BRIEF: Look below for the line containing "IC8: AND (in"; from there through the line containing "V1: 2.5V (plus", both lines included, please set down each line exactly and nothing else.

SOURCE MATERIAL:
━━━━━━━━━━━━━━━━━━━━━━━━━━━━━━

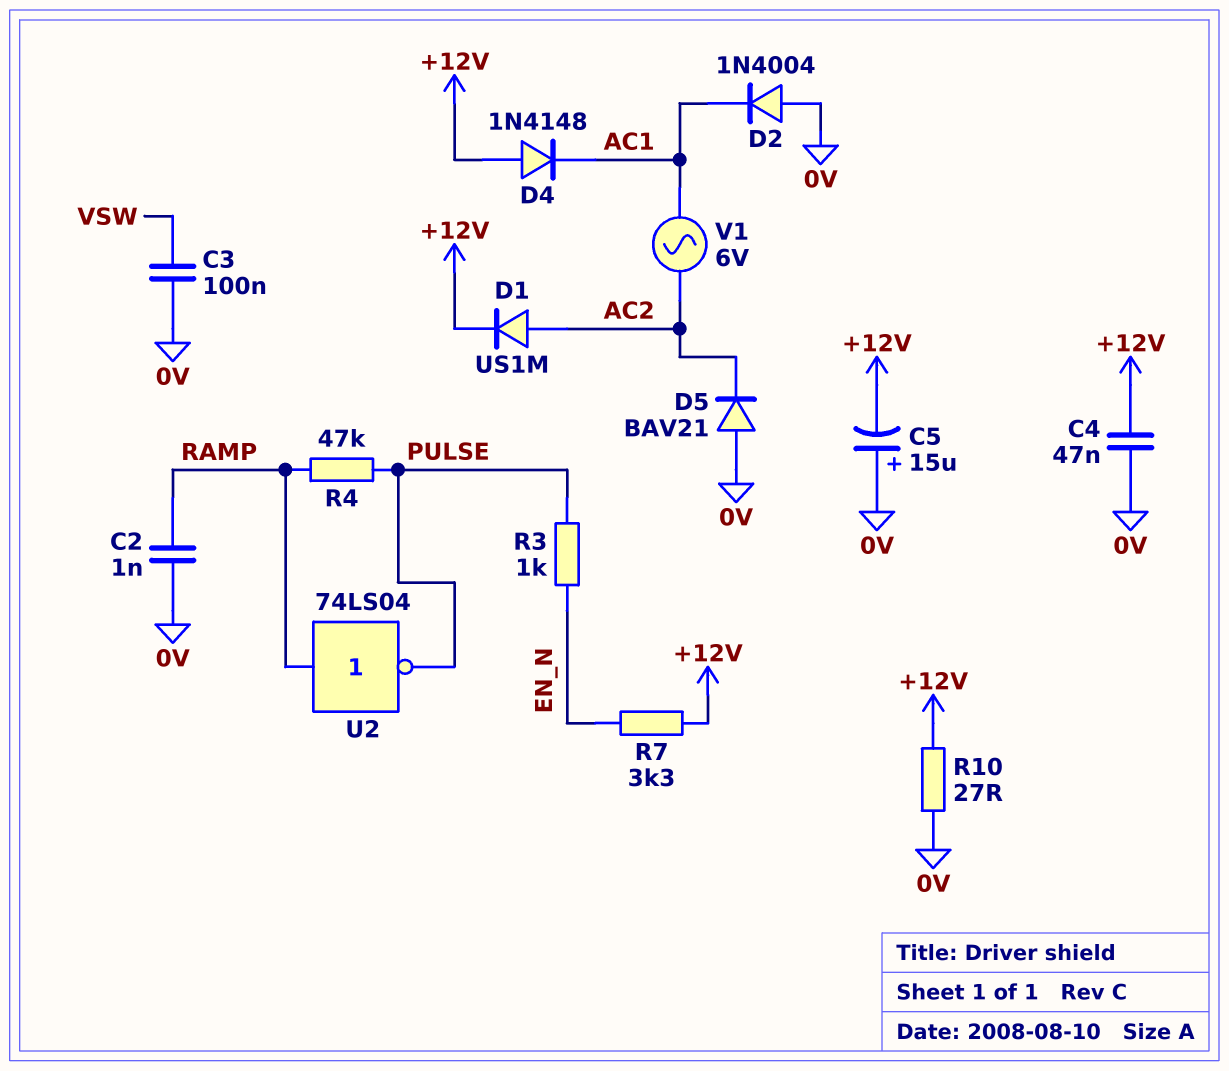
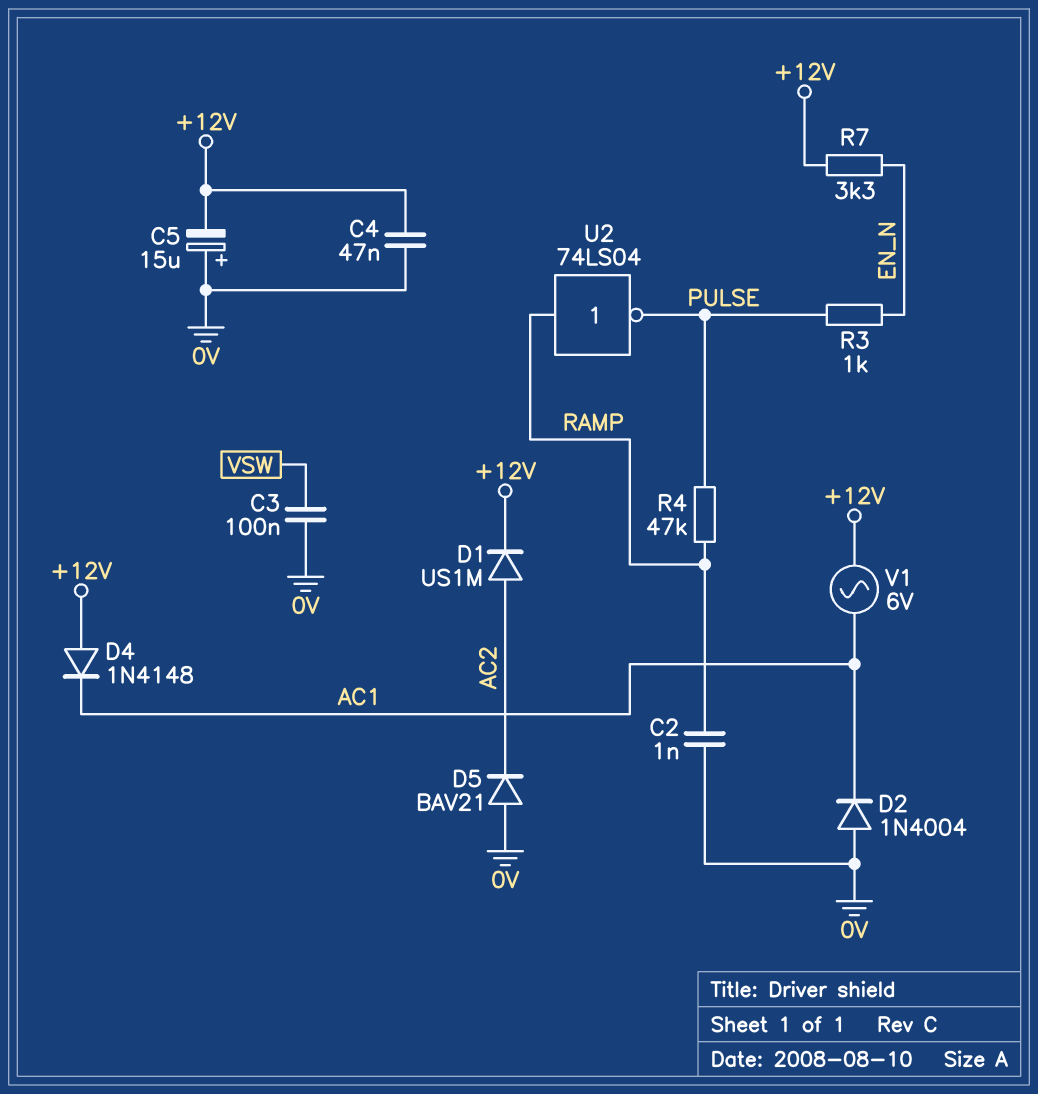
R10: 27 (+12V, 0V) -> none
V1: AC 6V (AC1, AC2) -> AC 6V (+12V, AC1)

━━━━━━━━━━━━━━━━━━━━━━━━━━━━━━

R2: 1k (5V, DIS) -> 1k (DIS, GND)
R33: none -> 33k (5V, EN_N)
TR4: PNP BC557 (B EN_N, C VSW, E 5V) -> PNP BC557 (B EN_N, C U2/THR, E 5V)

━━━━━━━━━━━━━━━━━━━━━━━━━━━━━━

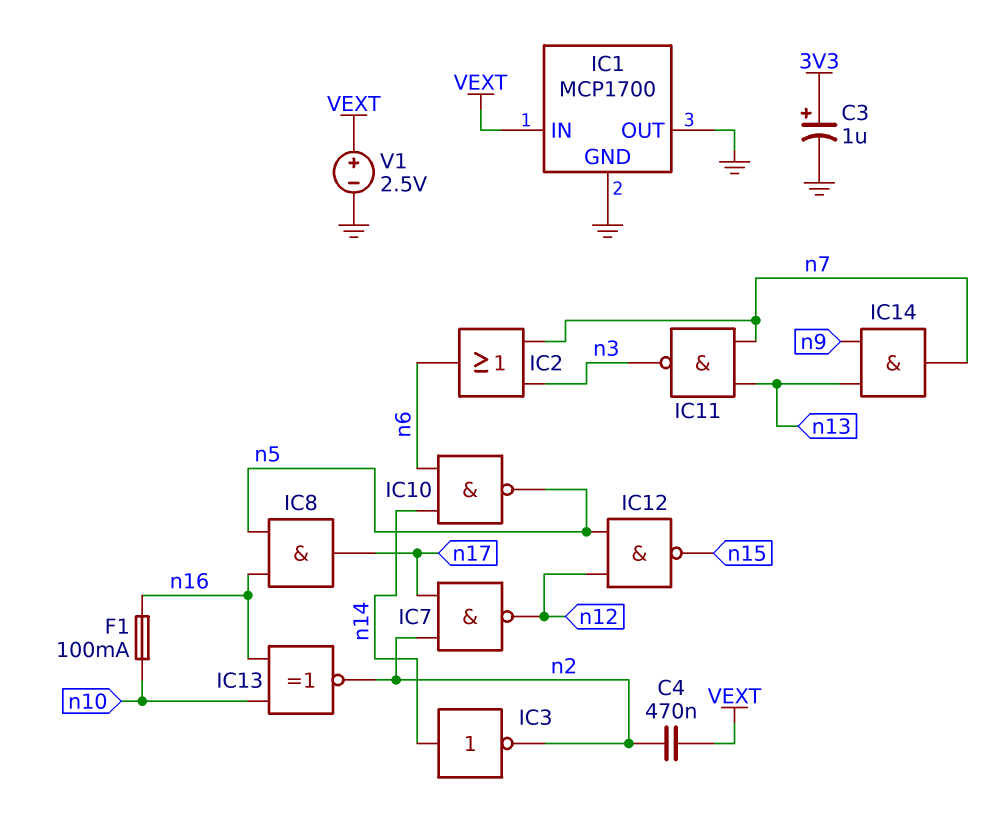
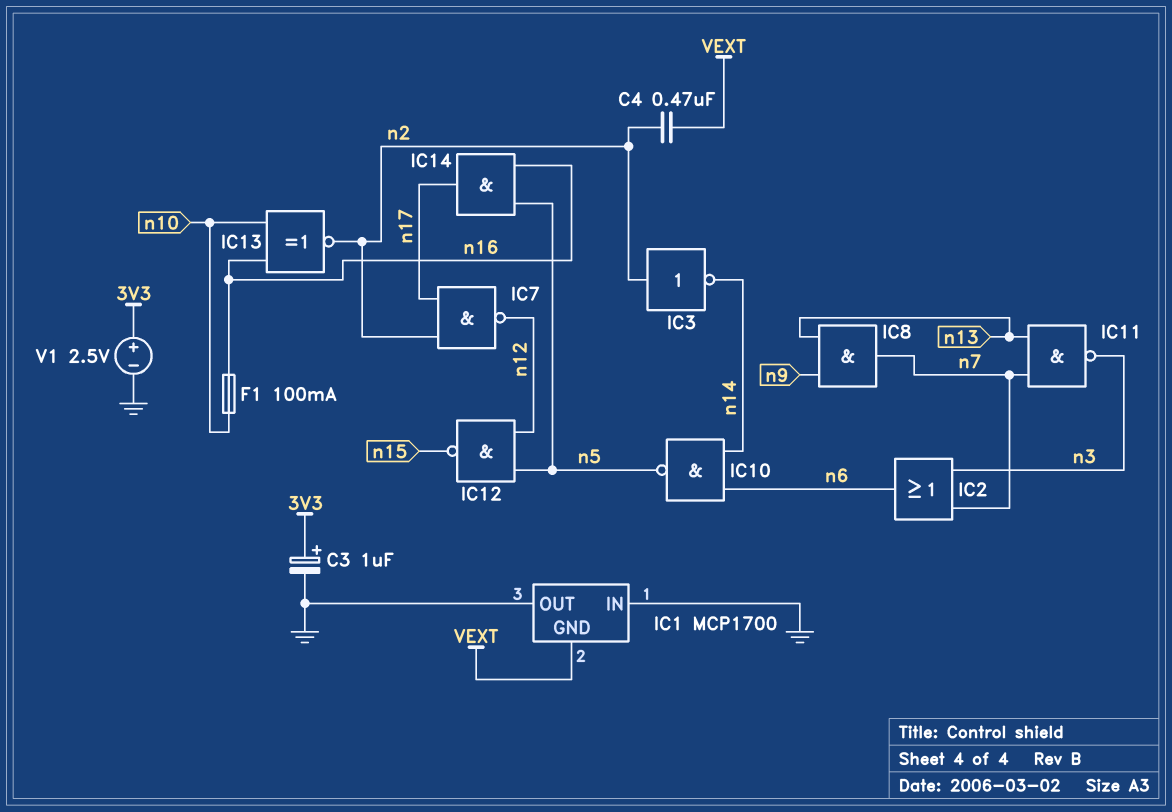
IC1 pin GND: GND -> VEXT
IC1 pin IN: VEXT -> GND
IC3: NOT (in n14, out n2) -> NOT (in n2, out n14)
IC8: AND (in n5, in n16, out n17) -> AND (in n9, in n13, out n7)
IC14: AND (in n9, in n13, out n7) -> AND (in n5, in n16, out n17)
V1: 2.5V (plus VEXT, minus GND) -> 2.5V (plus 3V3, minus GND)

━━━━━━━━━━━━━━━━━━━━━━━━━━━━━━

ANSWER TO THIS PROBLEM:
IC8: AND (in n5, in n16, out n17) -> AND (in n9, in n13, out n7)
IC14: AND (in n9, in n13, out n7) -> AND (in n5, in n16, out n17)
V1: 2.5V (plus VEXT, minus GND) -> 2.5V (plus 3V3, minus GND)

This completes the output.